What to do: Every line below needs to be printed again exactly, without any of its pictures.

Records from a data collection:
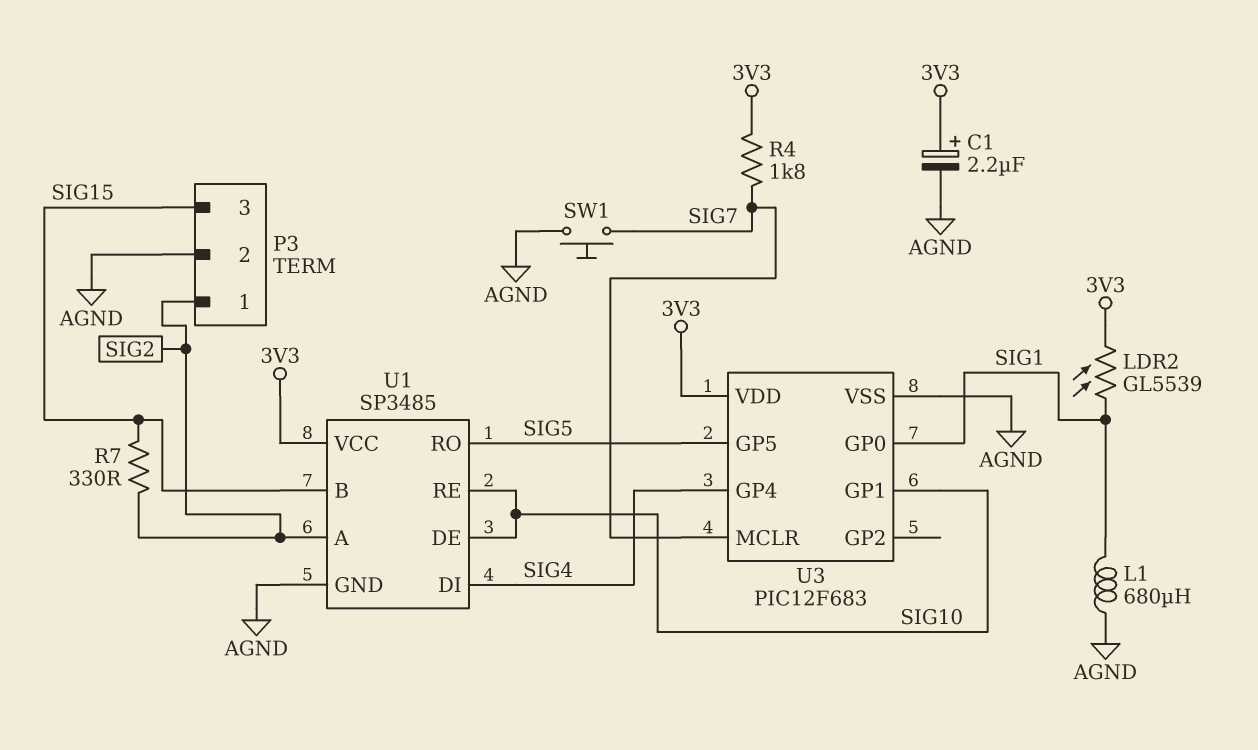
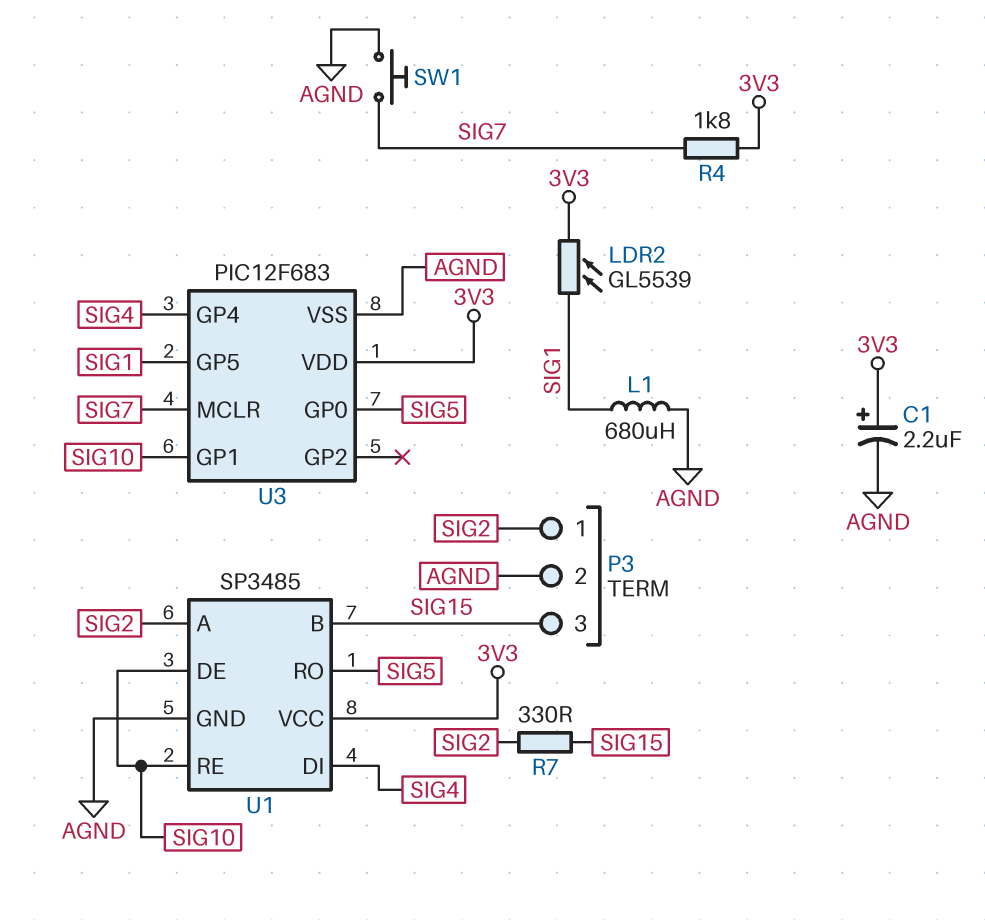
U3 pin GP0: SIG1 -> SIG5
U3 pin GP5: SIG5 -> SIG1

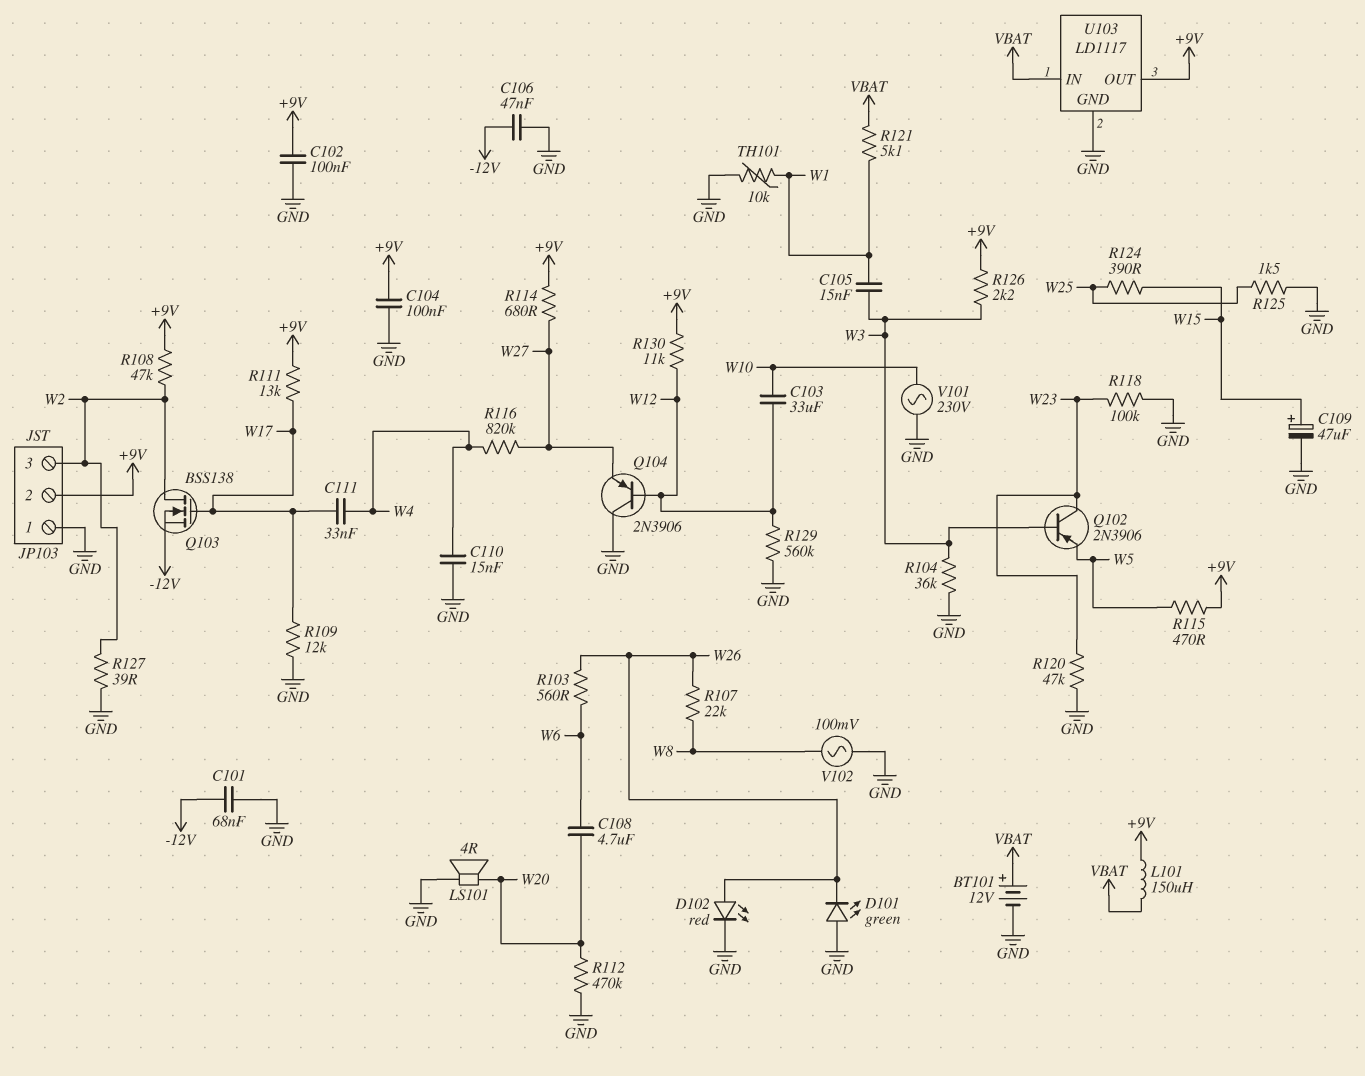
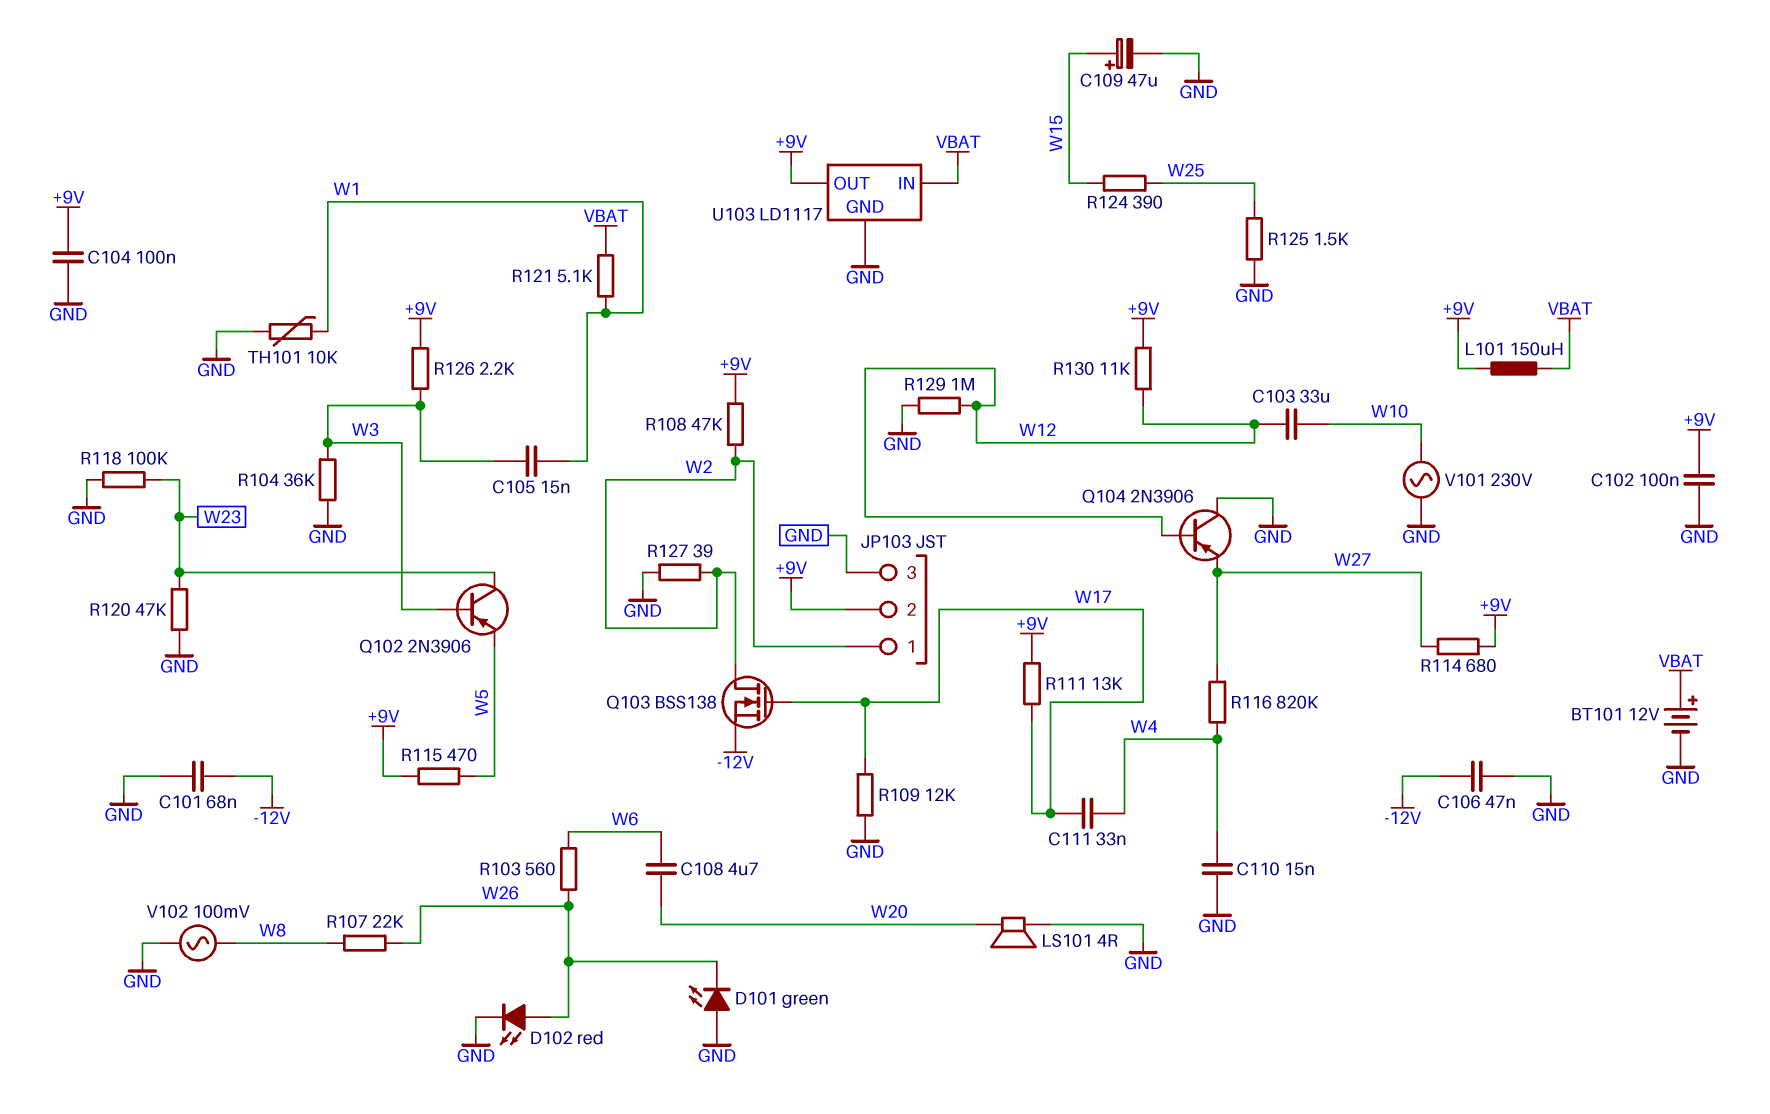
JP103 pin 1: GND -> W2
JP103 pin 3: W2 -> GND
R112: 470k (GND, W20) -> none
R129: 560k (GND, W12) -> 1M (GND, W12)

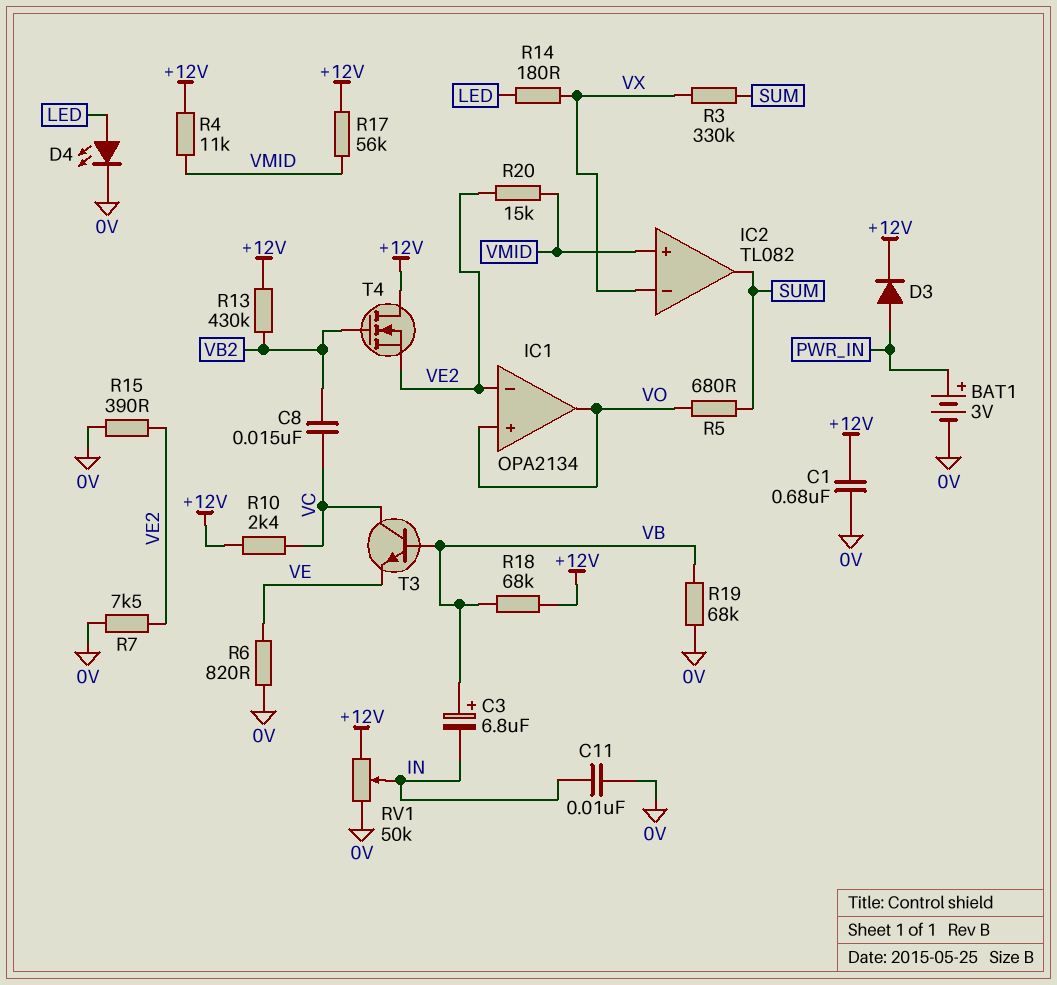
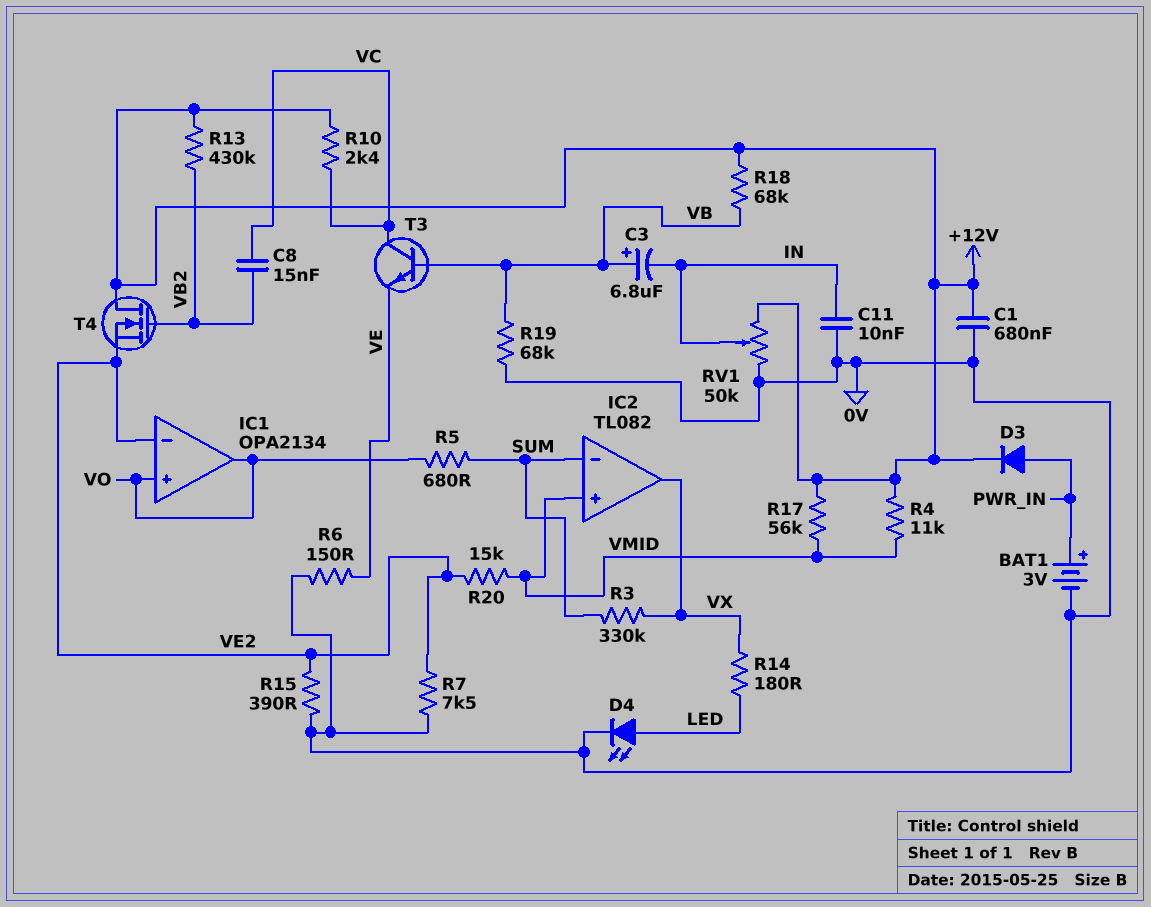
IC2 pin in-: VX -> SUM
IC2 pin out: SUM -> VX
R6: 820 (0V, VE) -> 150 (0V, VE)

Task result:
U3 pin GP0: SIG1 -> SIG5
U3 pin GP5: SIG5 -> SIG1

JP103 pin 1: GND -> W2
JP103 pin 3: W2 -> GND
R112: 470k (GND, W20) -> none
R129: 560k (GND, W12) -> 1M (GND, W12)

IC2 pin in-: VX -> SUM
IC2 pin out: SUM -> VX
R6: 820 (0V, VE) -> 150 (0V, VE)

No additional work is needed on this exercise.